YOUR ASSIGNMENT
Scan the entries below for the string "green" and copy every line where it turns up.

※ ※ ※

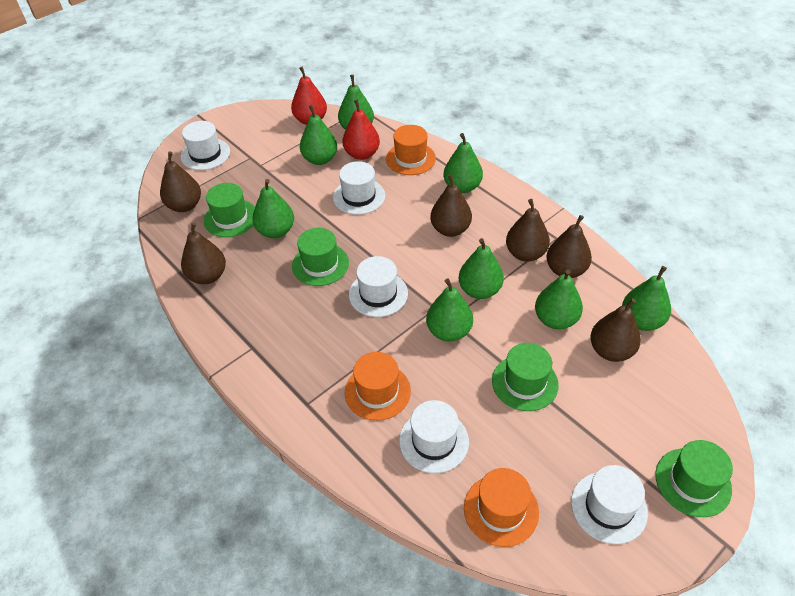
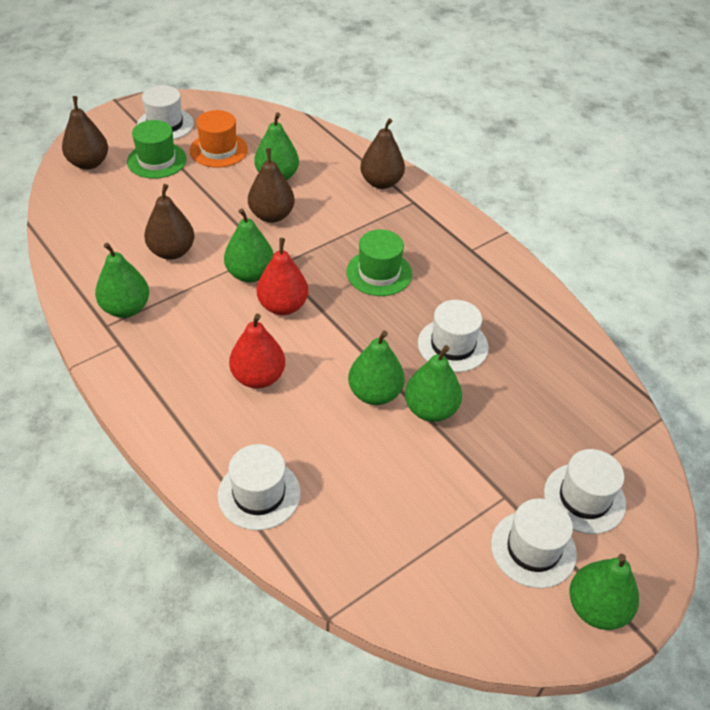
brown pear: [160,151,201,212] [181,222,226,284] [430,174,472,237] [506,199,550,262] [546,215,592,278] [591,298,641,362] = 6 -> [62,96,108,170] [144,184,194,260] [248,148,295,223] [360,118,405,189] = 4
green hat: [204,183,255,237] [292,228,349,286] [492,343,559,411] [655,440,733,517] = 4 -> [127,120,187,179] [346,229,412,296] = 2
green pear: [253,179,294,238] [300,105,337,165] [338,75,374,130] [426,279,473,342] [444,133,483,193] [459,238,504,299] [535,269,583,329] [622,266,671,331] = 8 -> [95,243,149,318] [224,208,274,282] [254,113,299,180] [348,331,405,405] [405,345,462,422] [569,554,639,630] = 6
orange hat: [345,352,411,421] [386,125,436,175] [464,468,539,547] = 3 -> [190,110,248,168] = 1

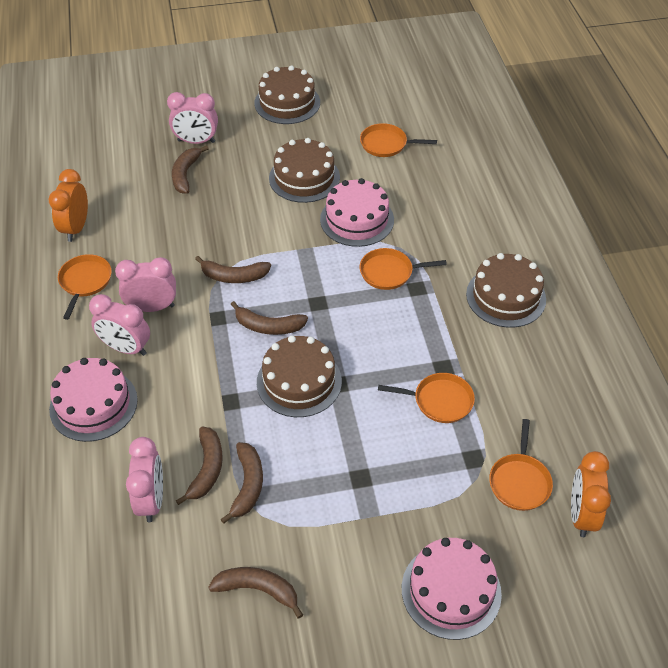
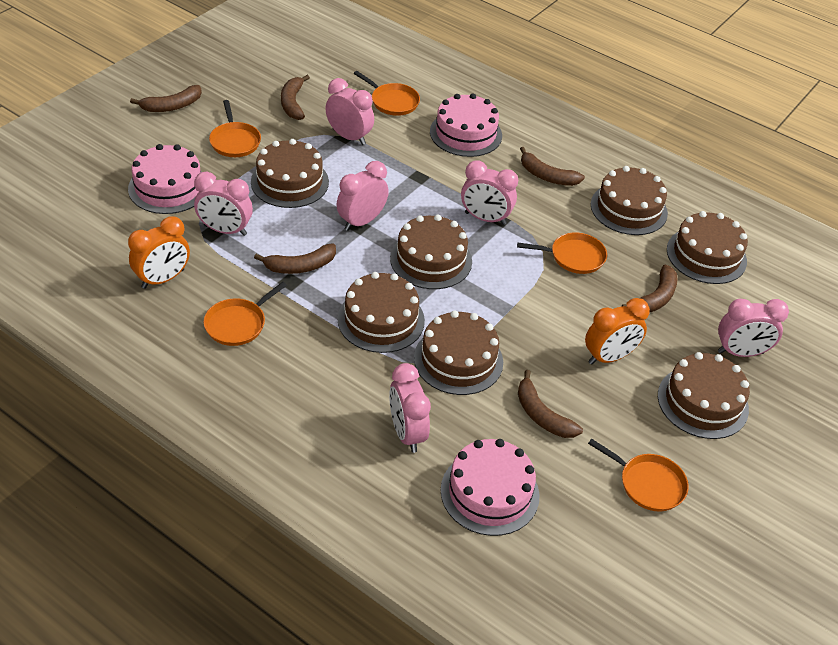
brown cake: [254,65,320,124] [257,335,342,417] [269,138,340,203] [466,253,546,328] = 4 -> [251,139,329,208] [337,272,425,353] [390,214,472,289] [414,311,503,395] [591,166,668,235] [658,352,750,439] [667,211,748,284] = 7
pink clock: [89,294,150,356] [115,257,176,312] [126,437,163,522] [167,92,218,144] = 4 -> [194,172,253,236] [325,78,374,145] [337,161,389,231] [389,363,431,453] [461,160,518,225] [718,299,789,357] = 6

※ ※ ※

THE ANSWER
green hat: [204,183,255,237] [292,228,349,286] [492,343,559,411] [655,440,733,517] = 4 -> [127,120,187,179] [346,229,412,296] = 2
green pear: [253,179,294,238] [300,105,337,165] [338,75,374,130] [426,279,473,342] [444,133,483,193] [459,238,504,299] [535,269,583,329] [622,266,671,331] = 8 -> [95,243,149,318] [224,208,274,282] [254,113,299,180] [348,331,405,405] [405,345,462,422] [569,554,639,630] = 6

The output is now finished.